| Raw data |
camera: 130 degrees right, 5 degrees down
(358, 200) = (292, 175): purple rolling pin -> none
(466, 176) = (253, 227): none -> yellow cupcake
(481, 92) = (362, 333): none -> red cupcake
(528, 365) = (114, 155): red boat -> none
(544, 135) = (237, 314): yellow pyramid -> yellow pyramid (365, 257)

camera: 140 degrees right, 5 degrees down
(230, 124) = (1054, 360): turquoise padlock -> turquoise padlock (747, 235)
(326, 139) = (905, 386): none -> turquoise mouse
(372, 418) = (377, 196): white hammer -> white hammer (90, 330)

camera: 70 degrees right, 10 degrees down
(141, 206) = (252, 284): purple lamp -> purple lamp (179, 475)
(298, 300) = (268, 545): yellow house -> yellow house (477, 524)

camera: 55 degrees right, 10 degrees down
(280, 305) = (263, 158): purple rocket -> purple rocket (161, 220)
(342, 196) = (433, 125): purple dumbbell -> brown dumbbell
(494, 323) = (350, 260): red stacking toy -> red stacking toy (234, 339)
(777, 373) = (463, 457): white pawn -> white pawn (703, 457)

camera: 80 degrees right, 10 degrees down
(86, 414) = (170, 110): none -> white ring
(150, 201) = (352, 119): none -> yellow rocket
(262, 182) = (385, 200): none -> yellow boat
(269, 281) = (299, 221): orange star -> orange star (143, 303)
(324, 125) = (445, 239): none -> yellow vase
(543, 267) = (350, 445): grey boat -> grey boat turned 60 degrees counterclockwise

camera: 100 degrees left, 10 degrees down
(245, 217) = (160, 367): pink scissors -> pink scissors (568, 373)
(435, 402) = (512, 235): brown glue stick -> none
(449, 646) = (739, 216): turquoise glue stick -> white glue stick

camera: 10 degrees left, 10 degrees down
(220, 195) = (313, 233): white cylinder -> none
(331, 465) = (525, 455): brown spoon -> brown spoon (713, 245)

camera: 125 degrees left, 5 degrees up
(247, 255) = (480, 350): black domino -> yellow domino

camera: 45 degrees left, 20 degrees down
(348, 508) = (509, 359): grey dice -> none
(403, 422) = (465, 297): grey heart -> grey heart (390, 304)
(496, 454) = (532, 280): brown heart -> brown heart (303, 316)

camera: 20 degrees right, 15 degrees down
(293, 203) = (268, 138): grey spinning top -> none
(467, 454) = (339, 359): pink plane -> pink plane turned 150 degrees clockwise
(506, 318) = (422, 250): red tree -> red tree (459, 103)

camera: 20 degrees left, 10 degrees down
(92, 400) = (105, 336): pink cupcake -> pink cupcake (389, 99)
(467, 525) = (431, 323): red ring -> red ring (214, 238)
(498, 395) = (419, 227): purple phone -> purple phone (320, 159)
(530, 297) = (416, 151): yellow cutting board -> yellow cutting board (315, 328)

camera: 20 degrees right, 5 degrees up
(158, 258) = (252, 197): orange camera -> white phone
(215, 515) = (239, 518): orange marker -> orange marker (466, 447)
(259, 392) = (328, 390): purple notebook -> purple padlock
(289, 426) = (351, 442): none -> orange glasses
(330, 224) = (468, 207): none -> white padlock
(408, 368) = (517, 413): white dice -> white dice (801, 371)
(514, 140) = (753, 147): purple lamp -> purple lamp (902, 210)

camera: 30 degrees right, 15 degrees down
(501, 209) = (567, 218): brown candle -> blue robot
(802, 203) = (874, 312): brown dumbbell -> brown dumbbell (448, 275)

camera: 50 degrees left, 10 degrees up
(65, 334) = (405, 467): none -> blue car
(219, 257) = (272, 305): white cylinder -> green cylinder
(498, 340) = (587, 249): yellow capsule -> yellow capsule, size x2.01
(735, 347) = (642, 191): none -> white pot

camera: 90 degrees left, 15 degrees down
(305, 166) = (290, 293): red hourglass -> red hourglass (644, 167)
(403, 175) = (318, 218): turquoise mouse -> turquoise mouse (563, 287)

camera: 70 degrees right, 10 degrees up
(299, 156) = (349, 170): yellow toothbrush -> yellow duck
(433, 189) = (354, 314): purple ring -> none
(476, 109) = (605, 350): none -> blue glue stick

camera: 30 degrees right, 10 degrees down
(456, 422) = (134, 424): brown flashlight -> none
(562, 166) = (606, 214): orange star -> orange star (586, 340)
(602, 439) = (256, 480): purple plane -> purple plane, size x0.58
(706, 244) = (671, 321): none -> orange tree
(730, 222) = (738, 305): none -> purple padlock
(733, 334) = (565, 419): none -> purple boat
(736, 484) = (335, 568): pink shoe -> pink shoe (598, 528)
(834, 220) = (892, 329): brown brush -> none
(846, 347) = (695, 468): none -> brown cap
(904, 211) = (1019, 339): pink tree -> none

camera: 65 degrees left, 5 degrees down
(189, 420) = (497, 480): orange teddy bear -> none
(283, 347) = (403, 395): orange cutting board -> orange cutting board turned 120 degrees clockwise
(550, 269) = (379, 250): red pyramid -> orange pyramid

| What the task asks |
Once you find the line containing "(220, 195) = (313, 233): white", stop: reproduce exactly that line and every line of the data before it, and nothing else.

| Solution to this problem |
camera: 130 degrees right, 5 degrees down
(358, 200) = (292, 175): purple rolling pin -> none
(466, 176) = (253, 227): none -> yellow cupcake
(481, 92) = (362, 333): none -> red cupcake
(528, 365) = (114, 155): red boat -> none
(544, 135) = (237, 314): yellow pyramid -> yellow pyramid (365, 257)

camera: 140 degrees right, 5 degrees down
(230, 124) = (1054, 360): turquoise padlock -> turquoise padlock (747, 235)
(326, 139) = (905, 386): none -> turquoise mouse
(372, 418) = (377, 196): white hammer -> white hammer (90, 330)

camera: 70 degrees right, 10 degrees down
(141, 206) = (252, 284): purple lamp -> purple lamp (179, 475)
(298, 300) = (268, 545): yellow house -> yellow house (477, 524)

camera: 55 degrees right, 10 degrees down
(280, 305) = (263, 158): purple rocket -> purple rocket (161, 220)
(342, 196) = (433, 125): purple dumbbell -> brown dumbbell
(494, 323) = (350, 260): red stacking toy -> red stacking toy (234, 339)
(777, 373) = (463, 457): white pawn -> white pawn (703, 457)

camera: 80 degrees right, 10 degrees down
(86, 414) = (170, 110): none -> white ring
(150, 201) = (352, 119): none -> yellow rocket
(262, 182) = (385, 200): none -> yellow boat
(269, 281) = (299, 221): orange star -> orange star (143, 303)
(324, 125) = (445, 239): none -> yellow vase
(543, 267) = (350, 445): grey boat -> grey boat turned 60 degrees counterclockwise

camera: 100 degrees left, 10 degrees down
(245, 217) = (160, 367): pink scissors -> pink scissors (568, 373)
(435, 402) = (512, 235): brown glue stick -> none
(449, 646) = (739, 216): turquoise glue stick -> white glue stick

camera: 10 degrees left, 10 degrees down
(220, 195) = (313, 233): white cylinder -> none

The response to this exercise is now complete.